Items from a data source
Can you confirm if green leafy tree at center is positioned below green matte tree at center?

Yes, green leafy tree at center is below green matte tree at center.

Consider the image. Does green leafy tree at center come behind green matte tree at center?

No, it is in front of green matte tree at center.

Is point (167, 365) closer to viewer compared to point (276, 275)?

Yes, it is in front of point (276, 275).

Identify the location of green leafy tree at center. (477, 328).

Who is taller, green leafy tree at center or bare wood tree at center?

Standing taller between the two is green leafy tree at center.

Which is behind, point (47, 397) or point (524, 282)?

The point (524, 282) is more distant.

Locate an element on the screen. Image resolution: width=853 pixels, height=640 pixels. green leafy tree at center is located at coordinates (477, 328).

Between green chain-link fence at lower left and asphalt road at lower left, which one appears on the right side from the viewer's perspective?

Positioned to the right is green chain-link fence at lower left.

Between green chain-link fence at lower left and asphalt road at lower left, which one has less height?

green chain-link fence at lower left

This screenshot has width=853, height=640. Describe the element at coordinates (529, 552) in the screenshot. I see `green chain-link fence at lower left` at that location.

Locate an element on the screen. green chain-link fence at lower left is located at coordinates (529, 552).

■ EXERCISE OBJECTIVE
Please repeat the data word for word, starting with the line that contains "No, it is in" and continuing through the last line of the data.

■ EXPECTED ANSWER
No, it is in front of green matte tree at center.

Is point (167, 365) closer to viewer compared to point (276, 275)?

Yes, it is in front of point (276, 275).

Identify the location of green leafy tree at center. (477, 328).

Who is taller, green leafy tree at center or bare wood tree at center?

Standing taller between the two is green leafy tree at center.

Which is behind, point (47, 397) or point (524, 282)?

The point (524, 282) is more distant.

Locate an element on the screen. Image resolution: width=853 pixels, height=640 pixels. green leafy tree at center is located at coordinates (477, 328).

Between green chain-link fence at lower left and asphalt road at lower left, which one appears on the right side from the viewer's perspective?

Positioned to the right is green chain-link fence at lower left.

Between green chain-link fence at lower left and asphalt road at lower left, which one has less height?

green chain-link fence at lower left

This screenshot has width=853, height=640. Describe the element at coordinates (529, 552) in the screenshot. I see `green chain-link fence at lower left` at that location.

Locate an element on the screen. green chain-link fence at lower left is located at coordinates (529, 552).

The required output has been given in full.